Aim of the task: Wherever a picture appears, skip it and retype the rest of the data exactly.

Source records:
════════
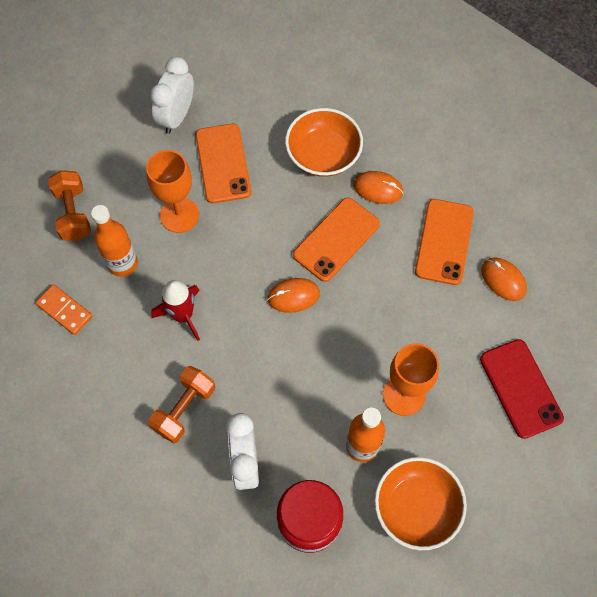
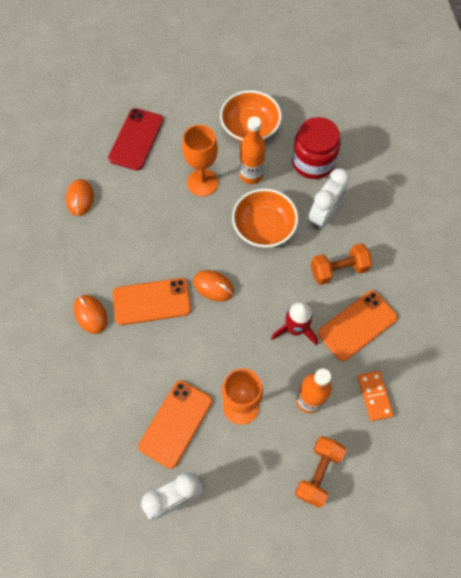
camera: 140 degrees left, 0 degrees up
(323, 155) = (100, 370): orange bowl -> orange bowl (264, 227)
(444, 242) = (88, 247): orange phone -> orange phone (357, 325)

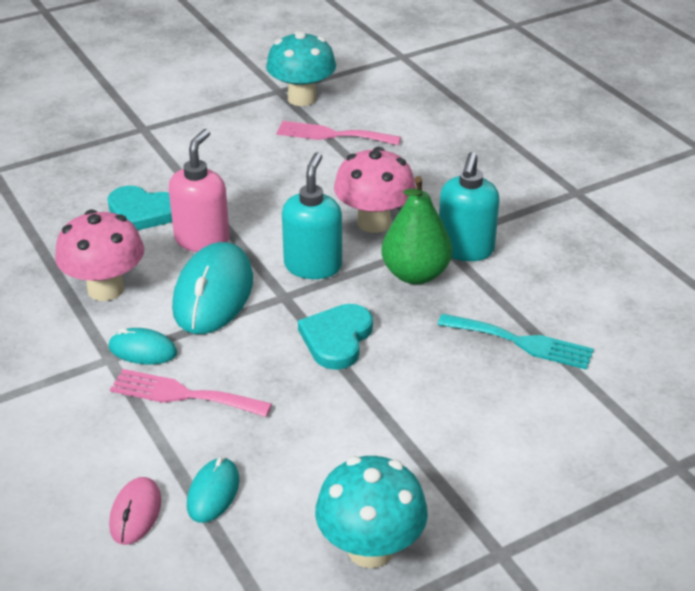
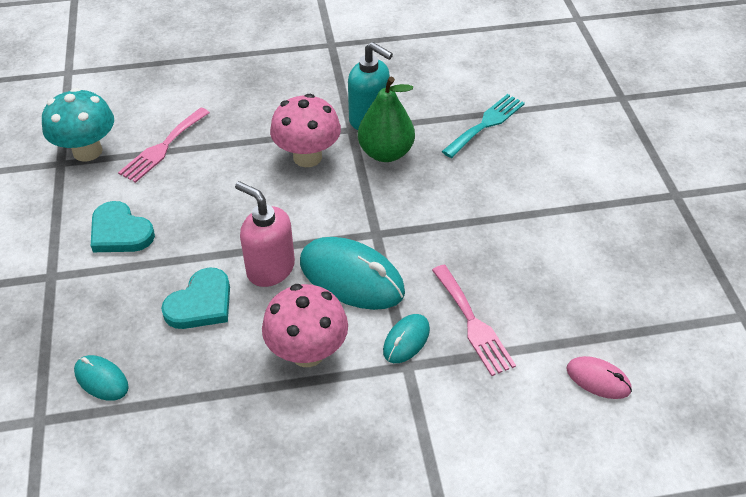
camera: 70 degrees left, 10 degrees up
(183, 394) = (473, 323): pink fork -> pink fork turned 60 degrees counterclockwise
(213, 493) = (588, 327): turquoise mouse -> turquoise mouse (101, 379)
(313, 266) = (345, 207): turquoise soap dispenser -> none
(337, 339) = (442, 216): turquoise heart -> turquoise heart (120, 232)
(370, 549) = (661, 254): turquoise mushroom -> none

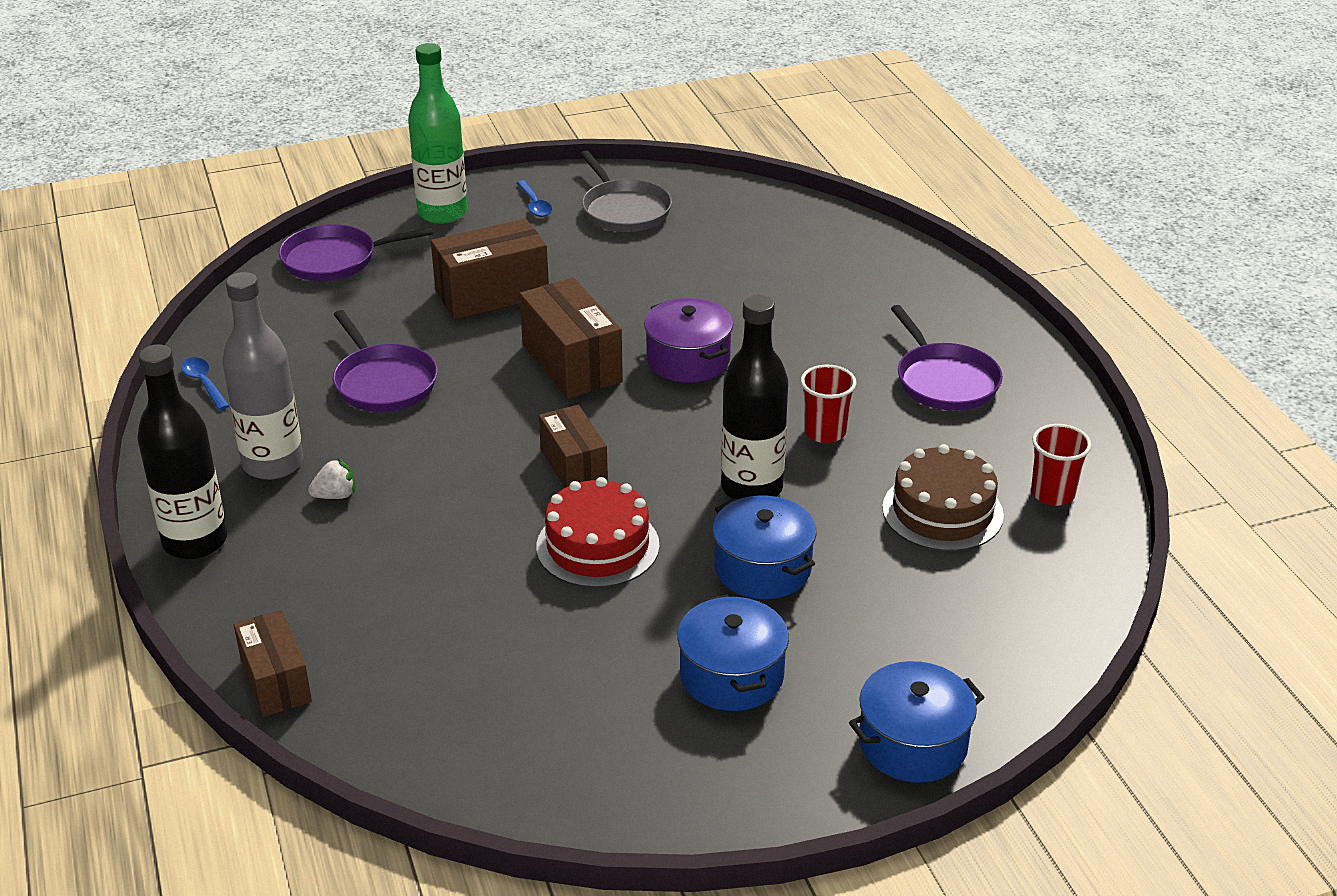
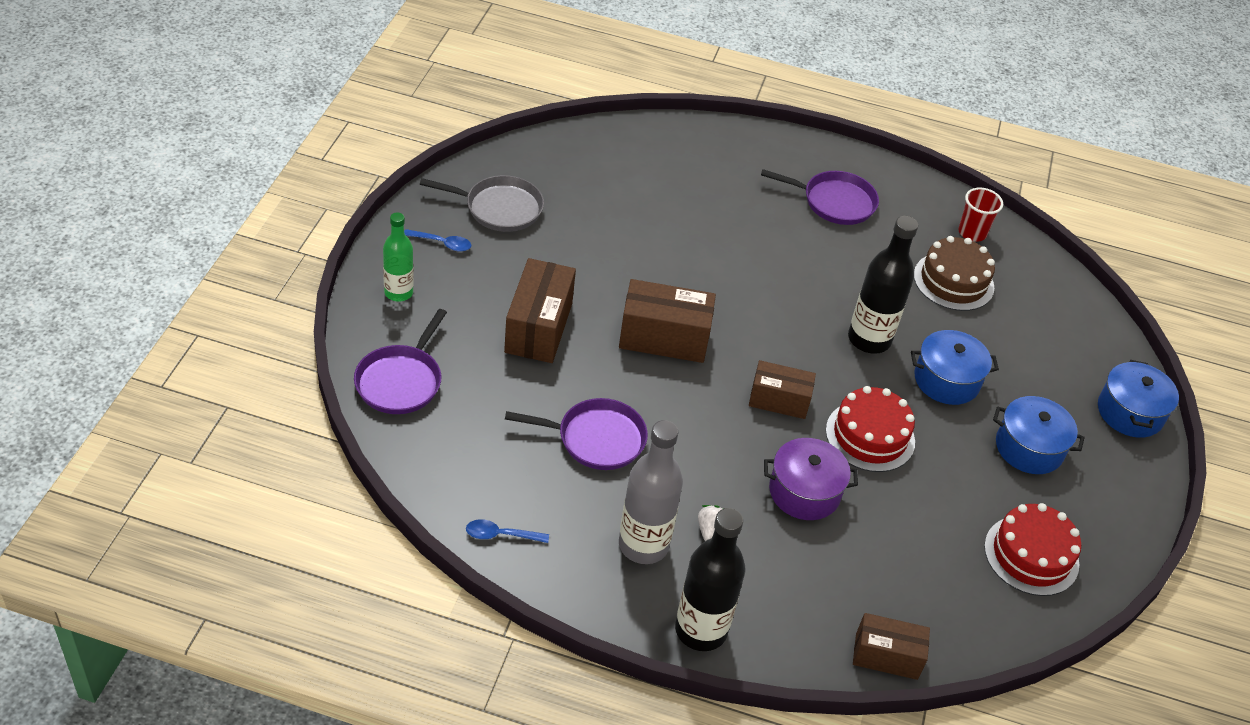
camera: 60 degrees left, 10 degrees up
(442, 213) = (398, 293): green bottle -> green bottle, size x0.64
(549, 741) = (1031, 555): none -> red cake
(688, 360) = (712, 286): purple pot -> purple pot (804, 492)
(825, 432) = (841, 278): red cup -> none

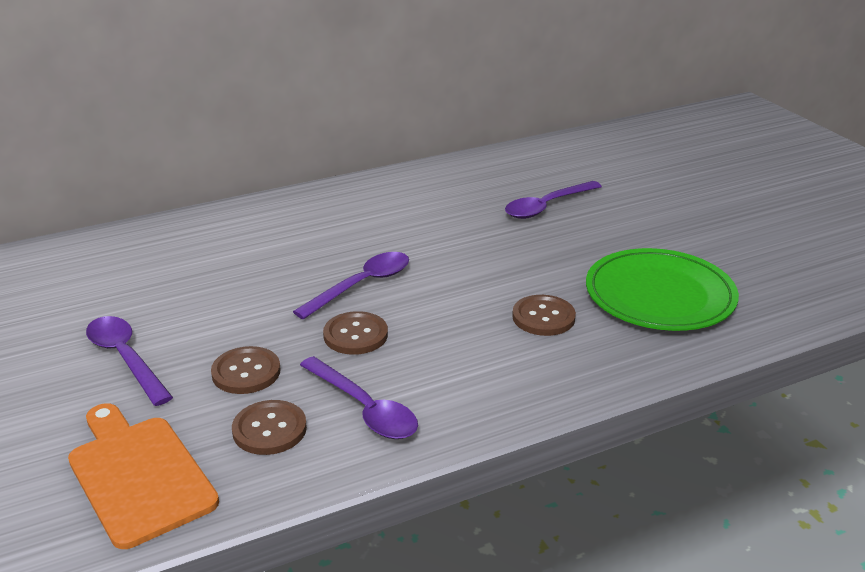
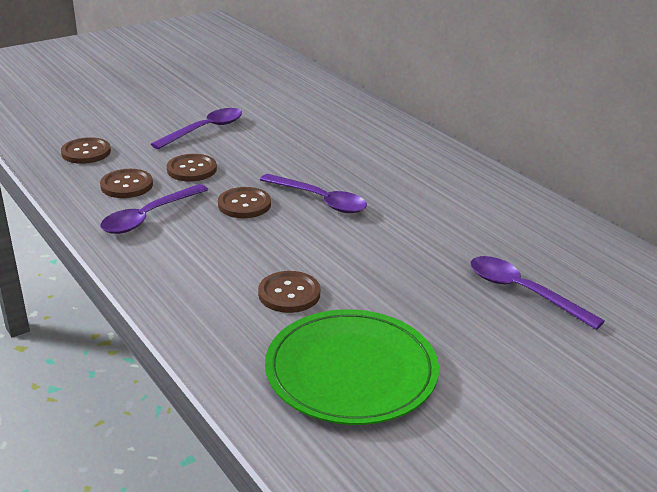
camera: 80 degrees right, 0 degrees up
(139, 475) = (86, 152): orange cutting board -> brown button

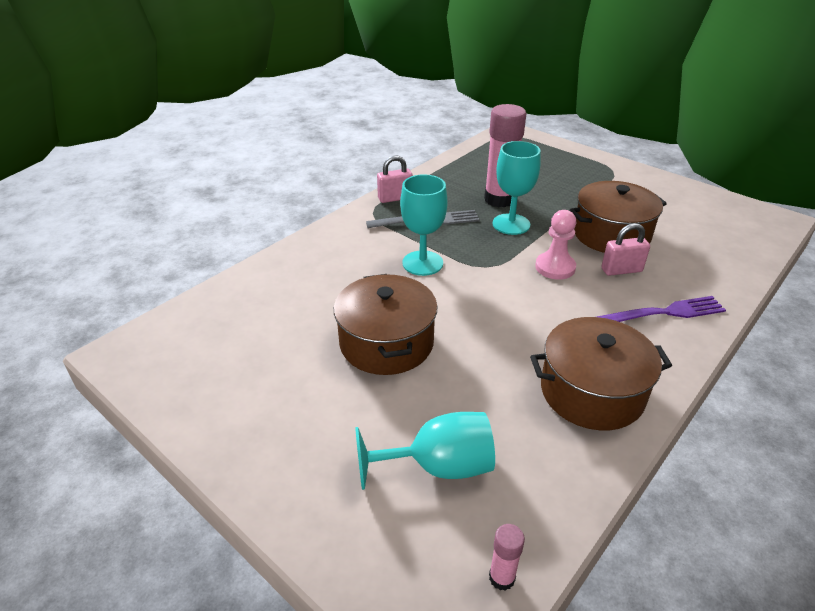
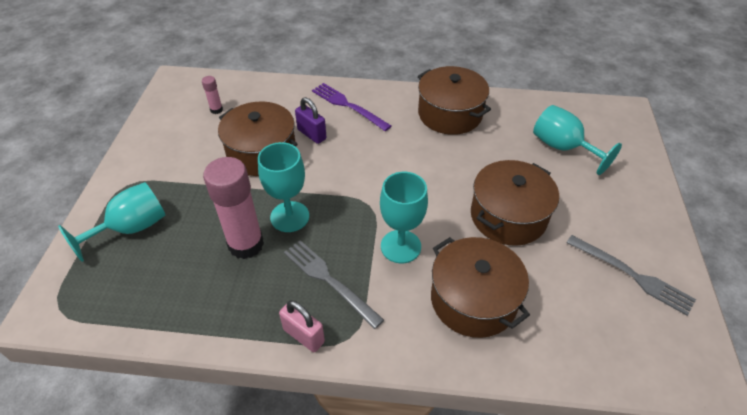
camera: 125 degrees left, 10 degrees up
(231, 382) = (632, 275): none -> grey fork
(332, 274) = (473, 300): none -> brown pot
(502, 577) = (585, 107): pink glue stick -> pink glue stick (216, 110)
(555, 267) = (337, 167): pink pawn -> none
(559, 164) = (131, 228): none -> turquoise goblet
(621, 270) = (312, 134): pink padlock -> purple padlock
════════
Answer to this exercise:
camera: 140 degrees left, 0 degrees up
(323, 155) = (100, 370): orange bowl -> orange bowl (264, 227)
(444, 242) = (88, 247): orange phone -> orange phone (357, 325)

camera: 70 degrees left, 10 degrees up
(183, 394) = (473, 323): pink fork -> pink fork turned 60 degrees counterclockwise
(213, 493) = (588, 327): turquoise mouse -> turquoise mouse (101, 379)
(313, 266) = (345, 207): turquoise soap dispenser -> none
(337, 339) = (442, 216): turquoise heart -> turquoise heart (120, 232)
(370, 549) = (661, 254): turquoise mushroom -> none

camera: 60 degrees left, 10 degrees up
(442, 213) = (398, 293): green bottle -> green bottle, size x0.64
(549, 741) = (1031, 555): none -> red cake
(688, 360) = (712, 286): purple pot -> purple pot (804, 492)
(825, 432) = (841, 278): red cup -> none

camera: 80 degrees right, 0 degrees up
(139, 475) = (86, 152): orange cutting board -> brown button

camera: 125 degrees left, 10 degrees up
(231, 382) = (632, 275): none -> grey fork
(332, 274) = (473, 300): none -> brown pot
(502, 577) = (585, 107): pink glue stick -> pink glue stick (216, 110)
(555, 267) = (337, 167): pink pawn -> none
(559, 164) = (131, 228): none -> turquoise goblet
(621, 270) = (312, 134): pink padlock -> purple padlock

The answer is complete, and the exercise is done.